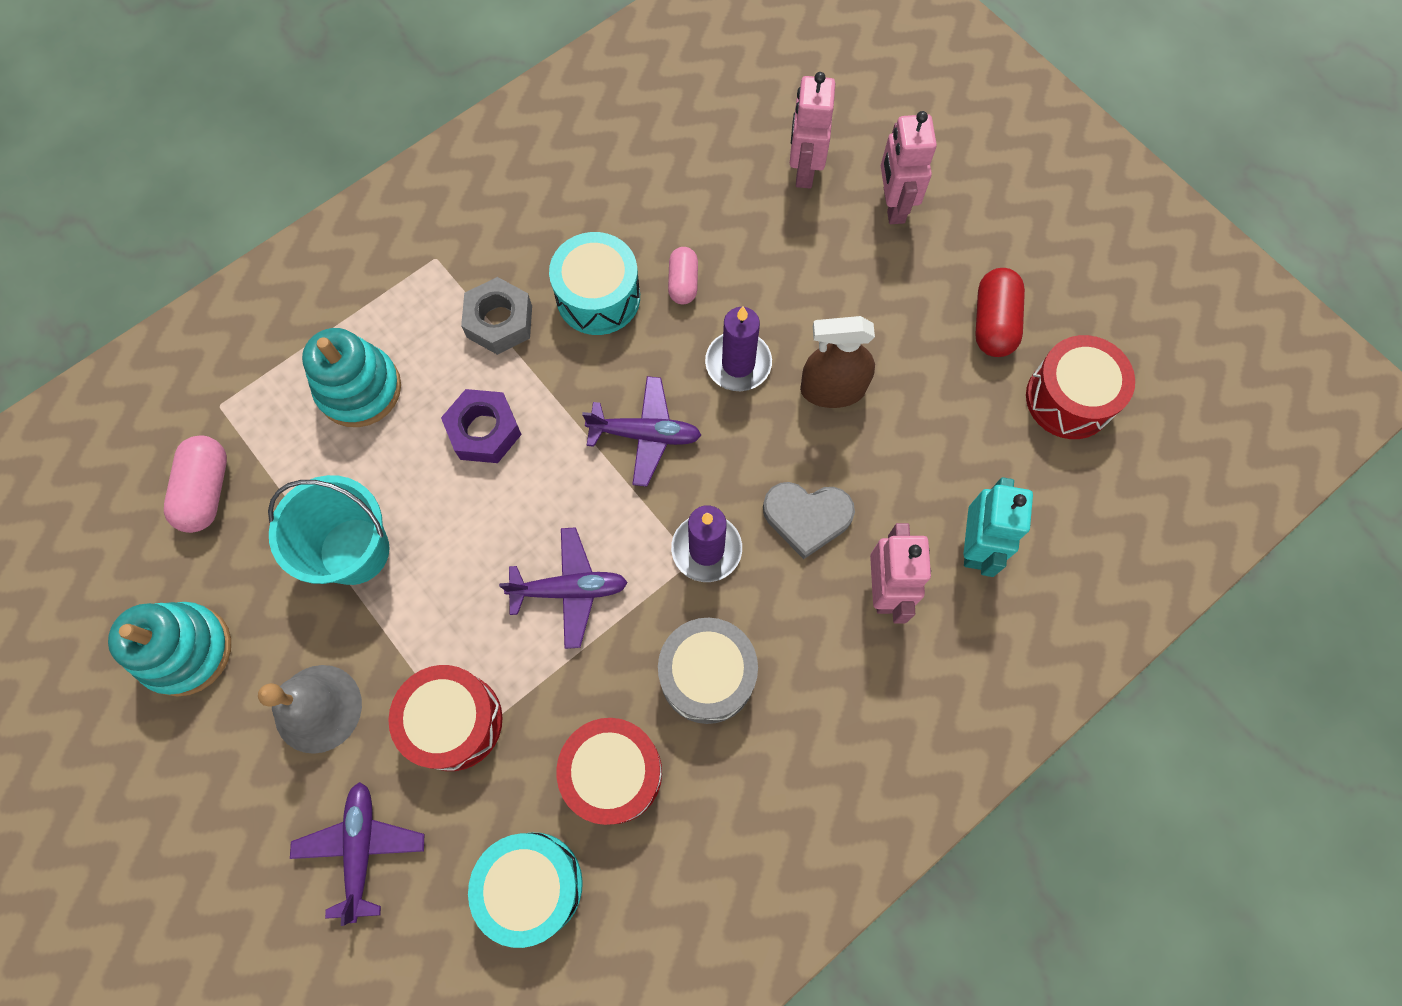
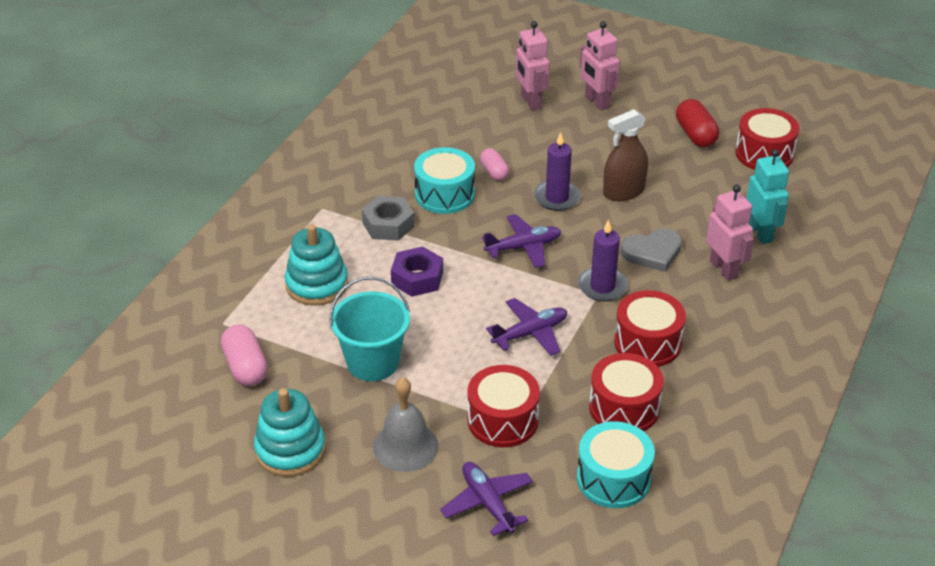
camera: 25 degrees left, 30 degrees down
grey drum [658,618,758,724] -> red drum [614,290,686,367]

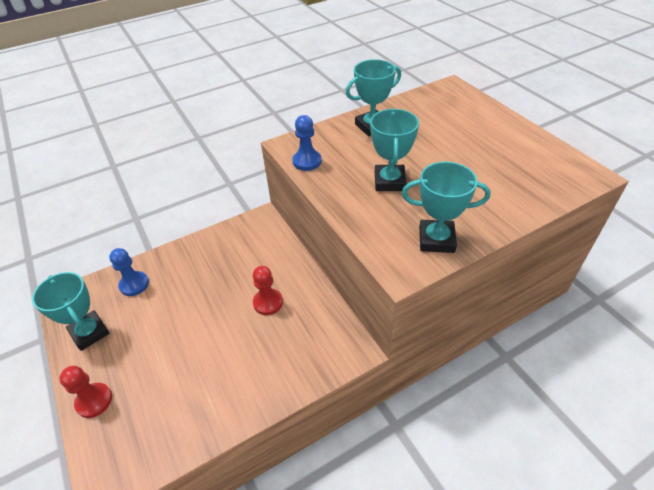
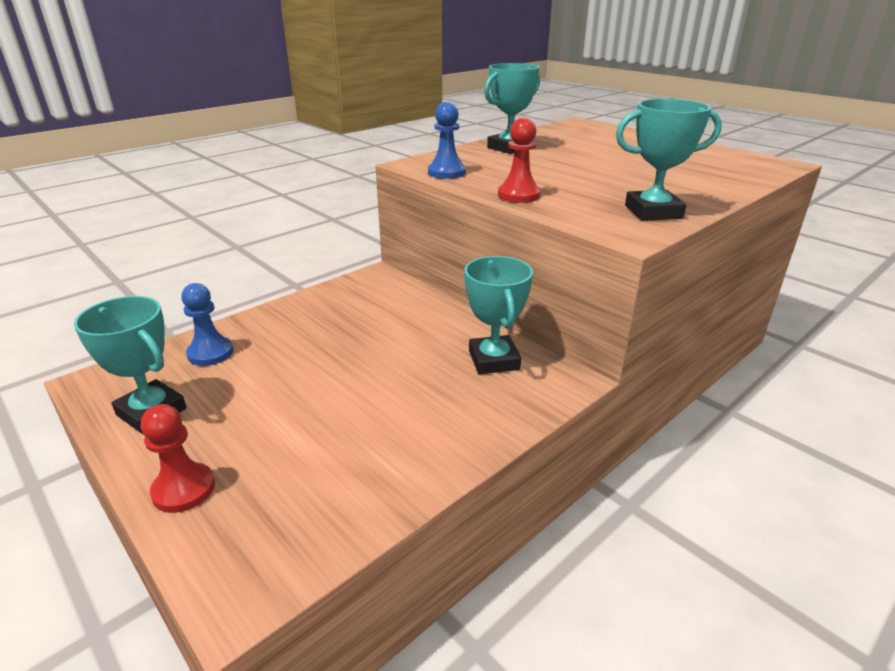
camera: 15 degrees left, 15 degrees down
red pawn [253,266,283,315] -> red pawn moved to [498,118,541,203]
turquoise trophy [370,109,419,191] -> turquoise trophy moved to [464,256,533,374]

^^^^

- YOUR ASSIGNMENT:
Please output the data above exactly as given, omitting every picture.

- TASK RESULT:
camera: 25 degrees left, 30 degrees down
grey drum [658,618,758,724] -> red drum [614,290,686,367]

camera: 15 degrees left, 15 degrees down
red pawn [253,266,283,315] -> red pawn moved to [498,118,541,203]
turquoise trophy [370,109,419,191] -> turquoise trophy moved to [464,256,533,374]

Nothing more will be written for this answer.